■ Requirement
For every record here, output an exact copy.

■ Exercise materials
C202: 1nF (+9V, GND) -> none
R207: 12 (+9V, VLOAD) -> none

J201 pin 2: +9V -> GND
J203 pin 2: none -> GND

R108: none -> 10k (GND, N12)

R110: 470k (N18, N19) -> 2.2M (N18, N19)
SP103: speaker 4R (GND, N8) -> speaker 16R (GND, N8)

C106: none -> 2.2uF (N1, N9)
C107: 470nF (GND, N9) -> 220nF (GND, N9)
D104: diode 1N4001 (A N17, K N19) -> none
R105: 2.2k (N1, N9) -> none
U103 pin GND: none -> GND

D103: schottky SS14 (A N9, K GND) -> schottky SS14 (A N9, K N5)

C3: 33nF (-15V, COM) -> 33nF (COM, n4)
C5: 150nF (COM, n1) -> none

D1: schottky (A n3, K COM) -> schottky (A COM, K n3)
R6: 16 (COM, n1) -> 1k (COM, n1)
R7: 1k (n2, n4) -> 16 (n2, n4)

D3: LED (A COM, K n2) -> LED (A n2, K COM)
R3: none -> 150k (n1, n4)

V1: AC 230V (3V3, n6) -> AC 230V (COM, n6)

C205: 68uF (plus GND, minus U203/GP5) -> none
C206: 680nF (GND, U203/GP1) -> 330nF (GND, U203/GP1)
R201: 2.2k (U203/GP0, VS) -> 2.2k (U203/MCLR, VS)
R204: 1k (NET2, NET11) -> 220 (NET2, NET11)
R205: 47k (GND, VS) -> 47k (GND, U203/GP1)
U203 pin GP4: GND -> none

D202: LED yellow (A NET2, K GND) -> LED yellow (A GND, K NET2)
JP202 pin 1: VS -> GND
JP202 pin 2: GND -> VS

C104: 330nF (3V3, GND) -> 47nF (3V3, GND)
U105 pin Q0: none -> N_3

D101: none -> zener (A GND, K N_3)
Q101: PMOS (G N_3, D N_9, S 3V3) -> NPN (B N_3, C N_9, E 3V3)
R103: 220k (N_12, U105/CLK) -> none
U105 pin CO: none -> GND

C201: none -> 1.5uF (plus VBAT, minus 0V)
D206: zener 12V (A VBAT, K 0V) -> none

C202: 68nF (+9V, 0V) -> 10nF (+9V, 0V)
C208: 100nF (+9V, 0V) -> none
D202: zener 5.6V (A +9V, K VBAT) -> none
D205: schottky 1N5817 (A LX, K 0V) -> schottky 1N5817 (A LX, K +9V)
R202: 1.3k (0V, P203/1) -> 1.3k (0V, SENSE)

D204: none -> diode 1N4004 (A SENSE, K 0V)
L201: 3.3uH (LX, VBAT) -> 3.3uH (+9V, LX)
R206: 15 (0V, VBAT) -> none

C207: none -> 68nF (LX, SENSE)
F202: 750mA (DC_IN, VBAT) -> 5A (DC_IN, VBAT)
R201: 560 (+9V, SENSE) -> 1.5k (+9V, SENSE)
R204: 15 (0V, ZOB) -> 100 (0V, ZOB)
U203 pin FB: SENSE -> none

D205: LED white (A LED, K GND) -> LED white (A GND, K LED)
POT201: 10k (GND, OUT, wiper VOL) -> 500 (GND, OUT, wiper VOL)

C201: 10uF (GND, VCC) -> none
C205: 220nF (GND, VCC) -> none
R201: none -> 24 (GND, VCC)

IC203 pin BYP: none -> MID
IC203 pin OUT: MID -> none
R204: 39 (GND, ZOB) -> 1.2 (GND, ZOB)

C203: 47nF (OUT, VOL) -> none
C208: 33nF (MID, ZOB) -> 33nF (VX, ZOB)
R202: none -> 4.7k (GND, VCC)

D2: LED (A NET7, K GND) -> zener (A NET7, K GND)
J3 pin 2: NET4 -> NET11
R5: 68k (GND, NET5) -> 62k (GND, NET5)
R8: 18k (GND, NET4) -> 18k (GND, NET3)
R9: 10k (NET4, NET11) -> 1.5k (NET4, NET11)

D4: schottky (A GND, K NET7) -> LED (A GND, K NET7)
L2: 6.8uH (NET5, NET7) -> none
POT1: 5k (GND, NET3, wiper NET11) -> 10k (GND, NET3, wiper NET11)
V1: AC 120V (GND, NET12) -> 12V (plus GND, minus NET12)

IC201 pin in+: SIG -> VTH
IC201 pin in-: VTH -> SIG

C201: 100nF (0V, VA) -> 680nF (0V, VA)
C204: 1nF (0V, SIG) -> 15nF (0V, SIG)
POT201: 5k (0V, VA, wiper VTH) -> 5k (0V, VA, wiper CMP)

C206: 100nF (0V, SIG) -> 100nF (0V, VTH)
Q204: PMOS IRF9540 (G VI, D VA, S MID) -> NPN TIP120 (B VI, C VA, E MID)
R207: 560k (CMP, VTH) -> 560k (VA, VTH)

■ Answer below
C202: 1nF (+9V, GND) -> none
R207: 12 (+9V, VLOAD) -> none

J201 pin 2: +9V -> GND
J203 pin 2: none -> GND

R108: none -> 10k (GND, N12)

R110: 470k (N18, N19) -> 2.2M (N18, N19)
SP103: speaker 4R (GND, N8) -> speaker 16R (GND, N8)

C106: none -> 2.2uF (N1, N9)
C107: 470nF (GND, N9) -> 220nF (GND, N9)
D104: diode 1N4001 (A N17, K N19) -> none
R105: 2.2k (N1, N9) -> none
U103 pin GND: none -> GND

D103: schottky SS14 (A N9, K GND) -> schottky SS14 (A N9, K N5)

C3: 33nF (-15V, COM) -> 33nF (COM, n4)
C5: 150nF (COM, n1) -> none

D1: schottky (A n3, K COM) -> schottky (A COM, K n3)
R6: 16 (COM, n1) -> 1k (COM, n1)
R7: 1k (n2, n4) -> 16 (n2, n4)

D3: LED (A COM, K n2) -> LED (A n2, K COM)
R3: none -> 150k (n1, n4)

V1: AC 230V (3V3, n6) -> AC 230V (COM, n6)

C205: 68uF (plus GND, minus U203/GP5) -> none
C206: 680nF (GND, U203/GP1) -> 330nF (GND, U203/GP1)
R201: 2.2k (U203/GP0, VS) -> 2.2k (U203/MCLR, VS)
R204: 1k (NET2, NET11) -> 220 (NET2, NET11)
R205: 47k (GND, VS) -> 47k (GND, U203/GP1)
U203 pin GP4: GND -> none

D202: LED yellow (A NET2, K GND) -> LED yellow (A GND, K NET2)
JP202 pin 1: VS -> GND
JP202 pin 2: GND -> VS

C104: 330nF (3V3, GND) -> 47nF (3V3, GND)
U105 pin Q0: none -> N_3

D101: none -> zener (A GND, K N_3)
Q101: PMOS (G N_3, D N_9, S 3V3) -> NPN (B N_3, C N_9, E 3V3)
R103: 220k (N_12, U105/CLK) -> none
U105 pin CO: none -> GND

C201: none -> 1.5uF (plus VBAT, minus 0V)
D206: zener 12V (A VBAT, K 0V) -> none

C202: 68nF (+9V, 0V) -> 10nF (+9V, 0V)
C208: 100nF (+9V, 0V) -> none
D202: zener 5.6V (A +9V, K VBAT) -> none
D205: schottky 1N5817 (A LX, K 0V) -> schottky 1N5817 (A LX, K +9V)
R202: 1.3k (0V, P203/1) -> 1.3k (0V, SENSE)

D204: none -> diode 1N4004 (A SENSE, K 0V)
L201: 3.3uH (LX, VBAT) -> 3.3uH (+9V, LX)
R206: 15 (0V, VBAT) -> none

C207: none -> 68nF (LX, SENSE)
F202: 750mA (DC_IN, VBAT) -> 5A (DC_IN, VBAT)
R201: 560 (+9V, SENSE) -> 1.5k (+9V, SENSE)
R204: 15 (0V, ZOB) -> 100 (0V, ZOB)
U203 pin FB: SENSE -> none

D205: LED white (A LED, K GND) -> LED white (A GND, K LED)
POT201: 10k (GND, OUT, wiper VOL) -> 500 (GND, OUT, wiper VOL)

C201: 10uF (GND, VCC) -> none
C205: 220nF (GND, VCC) -> none
R201: none -> 24 (GND, VCC)

IC203 pin BYP: none -> MID
IC203 pin OUT: MID -> none
R204: 39 (GND, ZOB) -> 1.2 (GND, ZOB)

C203: 47nF (OUT, VOL) -> none
C208: 33nF (MID, ZOB) -> 33nF (VX, ZOB)
R202: none -> 4.7k (GND, VCC)

D2: LED (A NET7, K GND) -> zener (A NET7, K GND)
J3 pin 2: NET4 -> NET11
R5: 68k (GND, NET5) -> 62k (GND, NET5)
R8: 18k (GND, NET4) -> 18k (GND, NET3)
R9: 10k (NET4, NET11) -> 1.5k (NET4, NET11)

D4: schottky (A GND, K NET7) -> LED (A GND, K NET7)
L2: 6.8uH (NET5, NET7) -> none
POT1: 5k (GND, NET3, wiper NET11) -> 10k (GND, NET3, wiper NET11)
V1: AC 120V (GND, NET12) -> 12V (plus GND, minus NET12)

IC201 pin in+: SIG -> VTH
IC201 pin in-: VTH -> SIG

C201: 100nF (0V, VA) -> 680nF (0V, VA)
C204: 1nF (0V, SIG) -> 15nF (0V, SIG)
POT201: 5k (0V, VA, wiper VTH) -> 5k (0V, VA, wiper CMP)

C206: 100nF (0V, SIG) -> 100nF (0V, VTH)
Q204: PMOS IRF9540 (G VI, D VA, S MID) -> NPN TIP120 (B VI, C VA, E MID)
R207: 560k (CMP, VTH) -> 560k (VA, VTH)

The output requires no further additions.